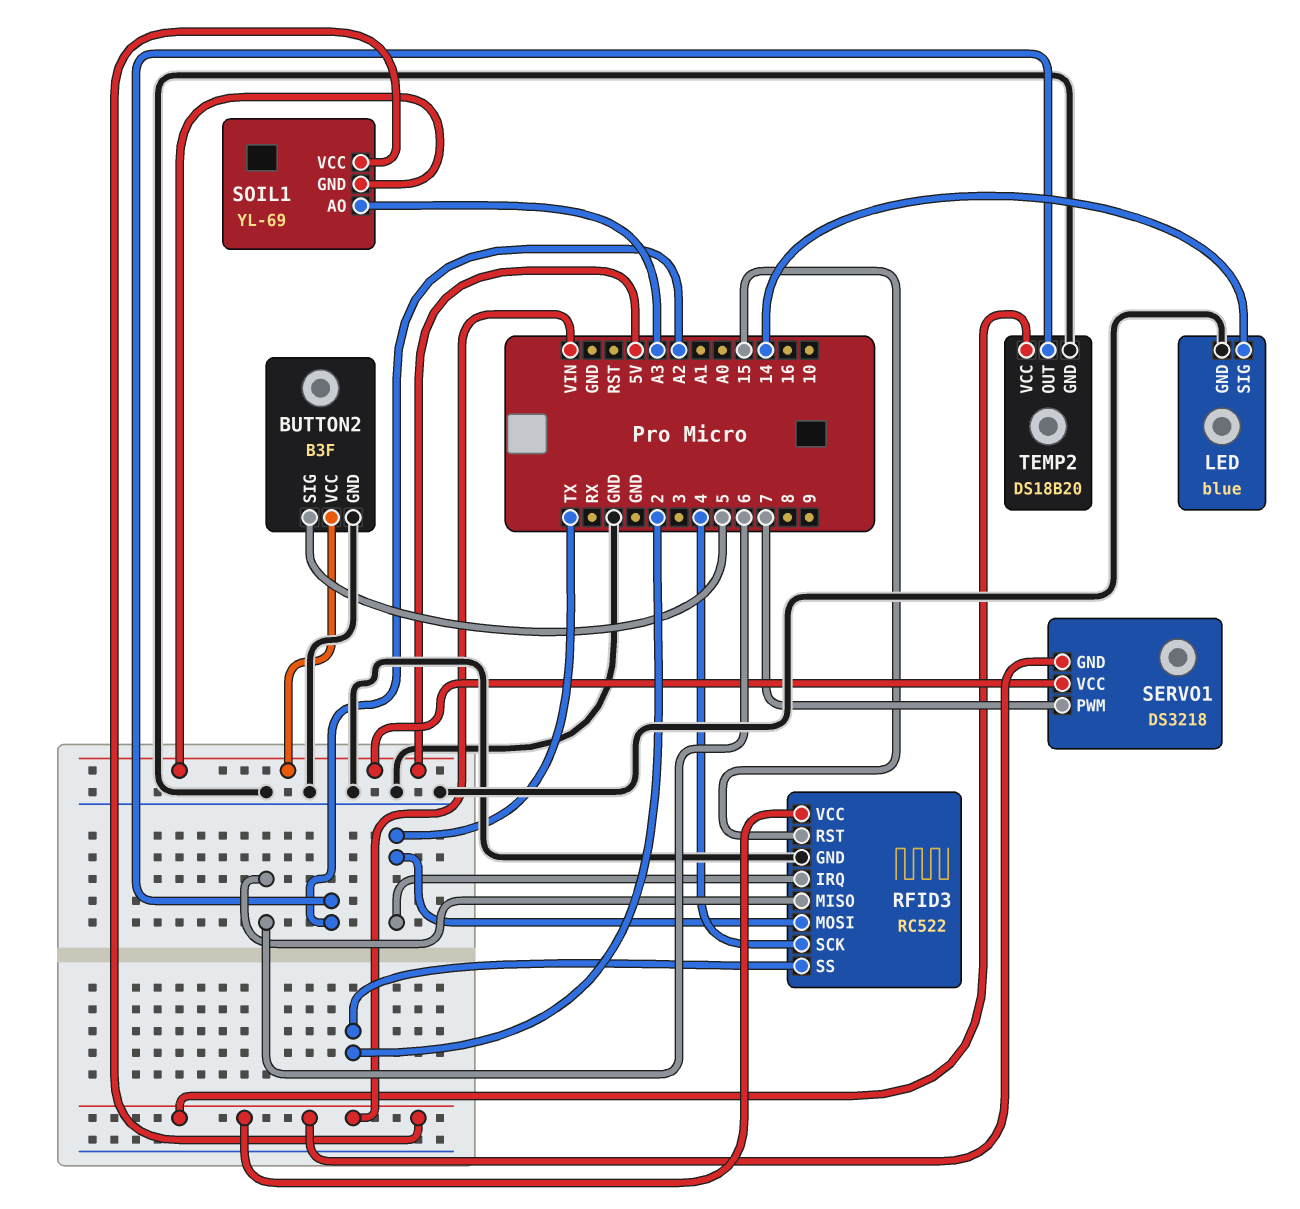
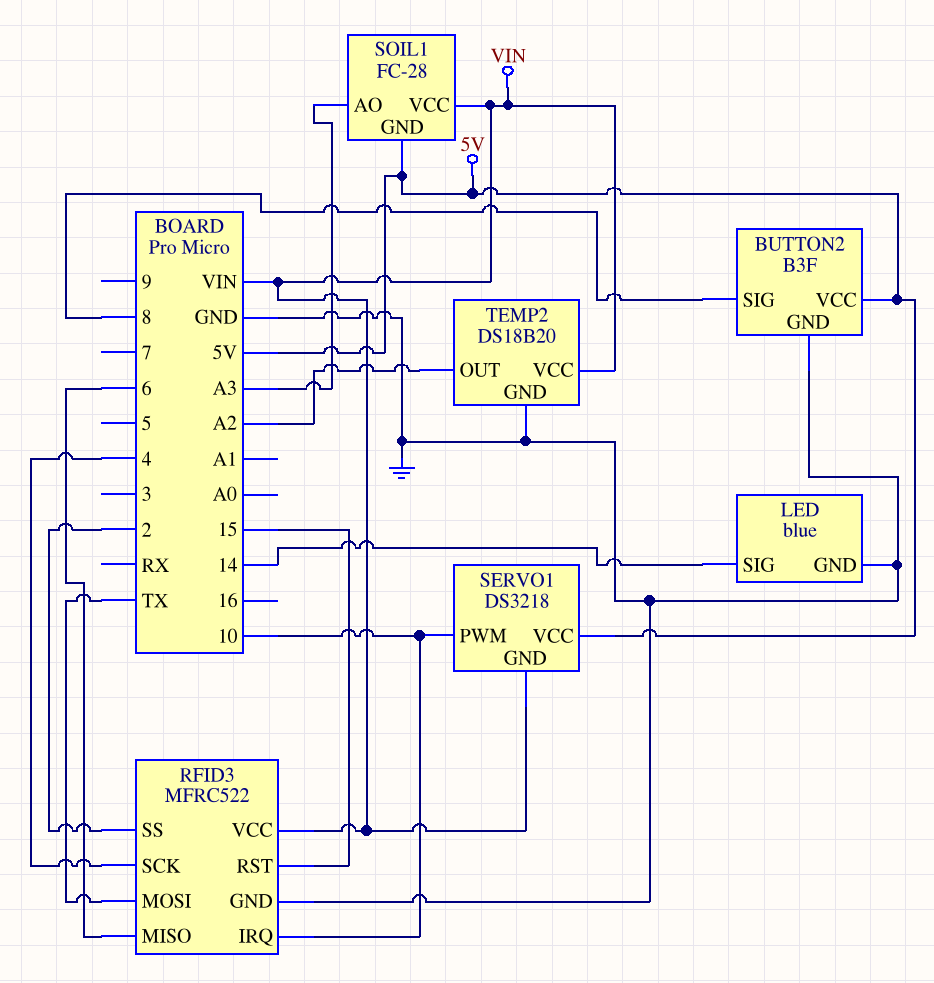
BUTTON2 pin SIG: 5 -> 8
RFID3: RC522 -> MFRC522
RFID3 pin IRQ: TX -> 10
SERVO1 pin PWM: 7 -> 10
SOIL1: YL-69 -> FC-28

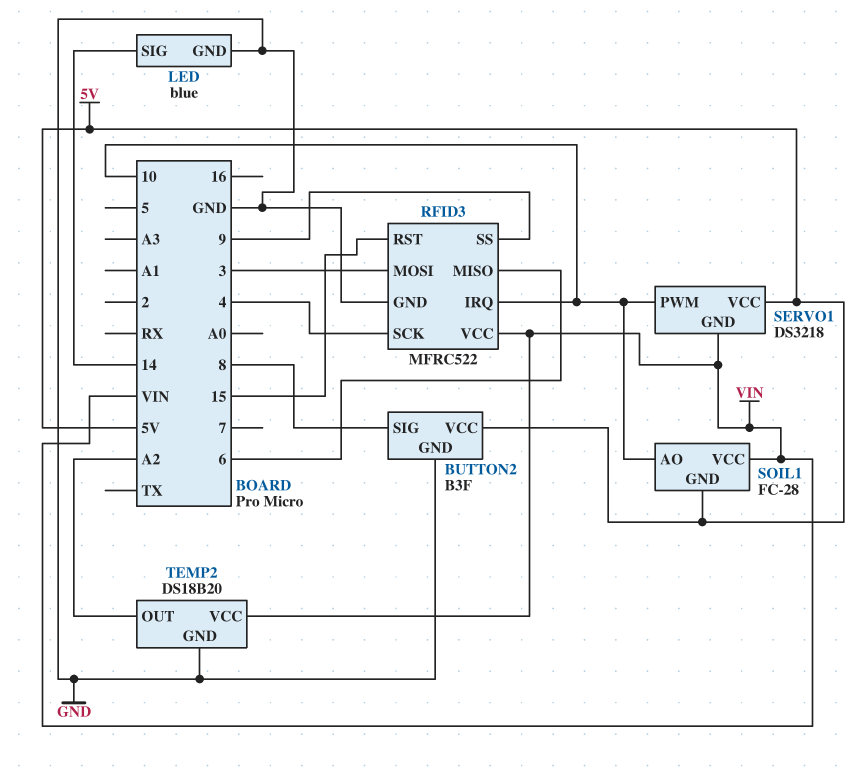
RFID3 pin MOSI: TX -> 3
RFID3 pin SS: 2 -> 9
SOIL1 pin AO: A3 -> 10

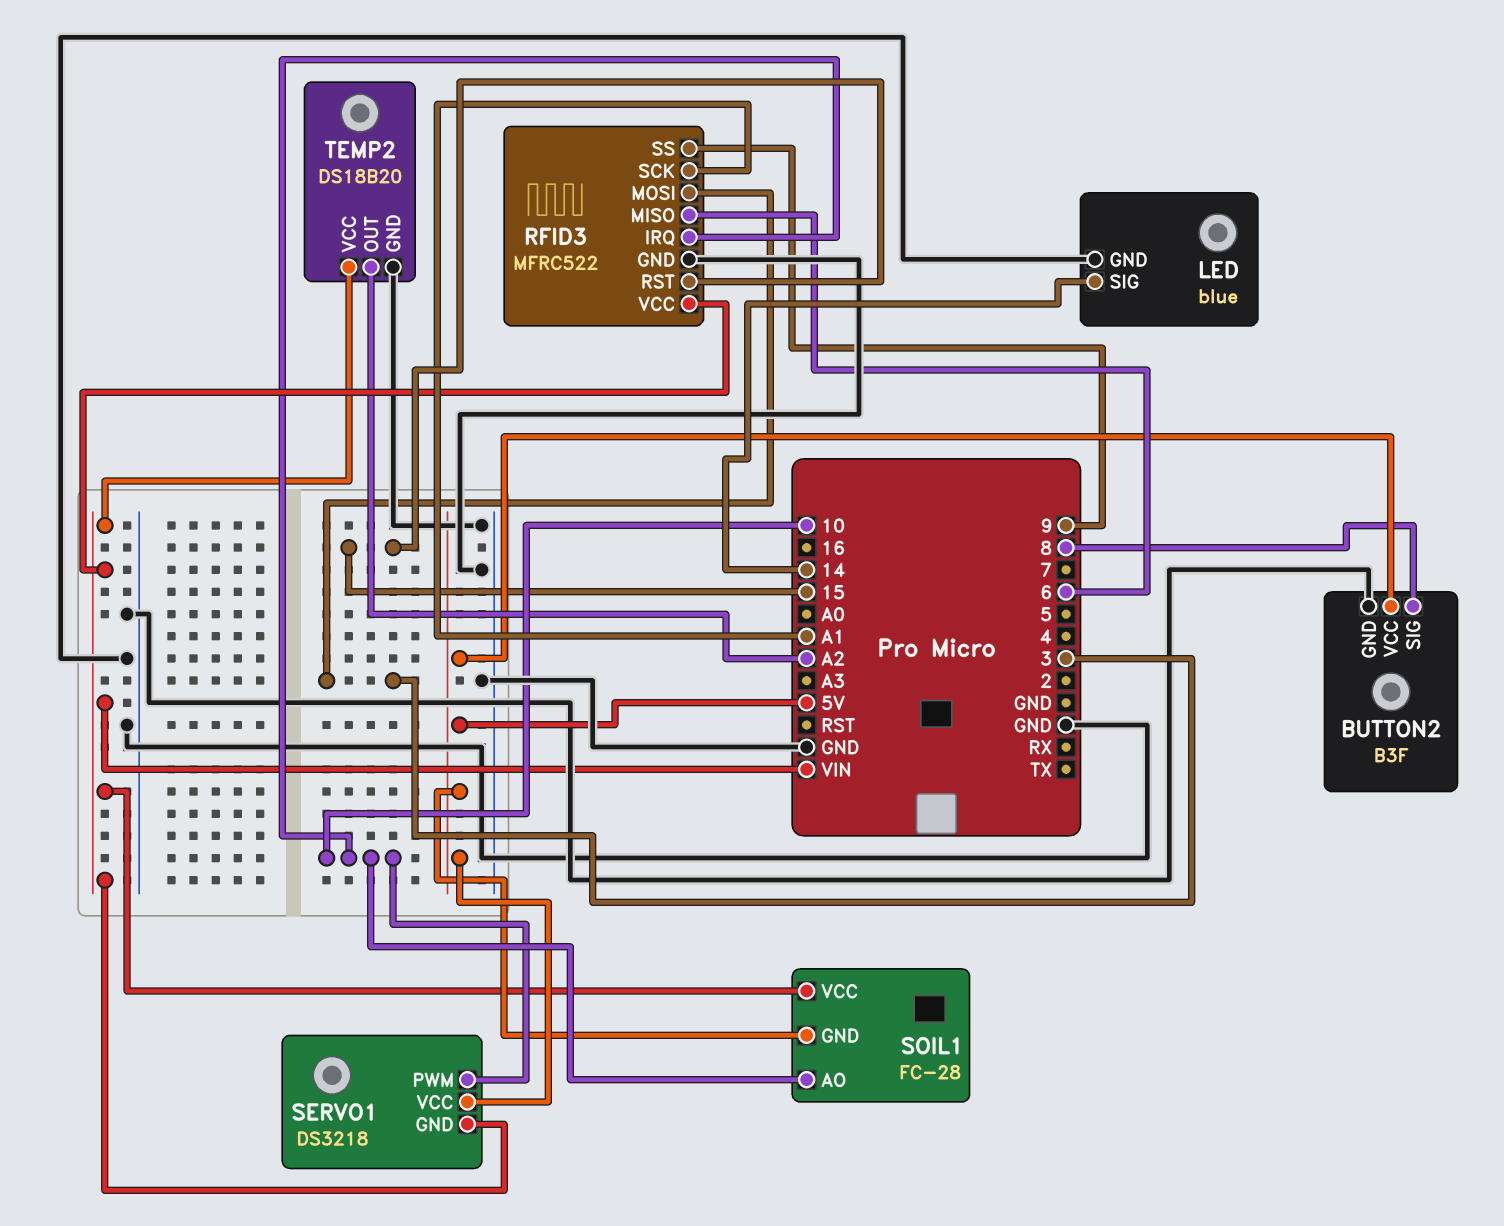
RFID3 pin SCK: 4 -> A1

-----

* **TASK REQUIREMENTS**
Give back all the material exactly, with no pictures.

* **EXERCISE RESPONSE**
BUTTON2 pin SIG: 5 -> 8
RFID3: RC522 -> MFRC522
RFID3 pin IRQ: TX -> 10
SERVO1 pin PWM: 7 -> 10
SOIL1: YL-69 -> FC-28

RFID3 pin MOSI: TX -> 3
RFID3 pin SS: 2 -> 9
SOIL1 pin AO: A3 -> 10

RFID3 pin SCK: 4 -> A1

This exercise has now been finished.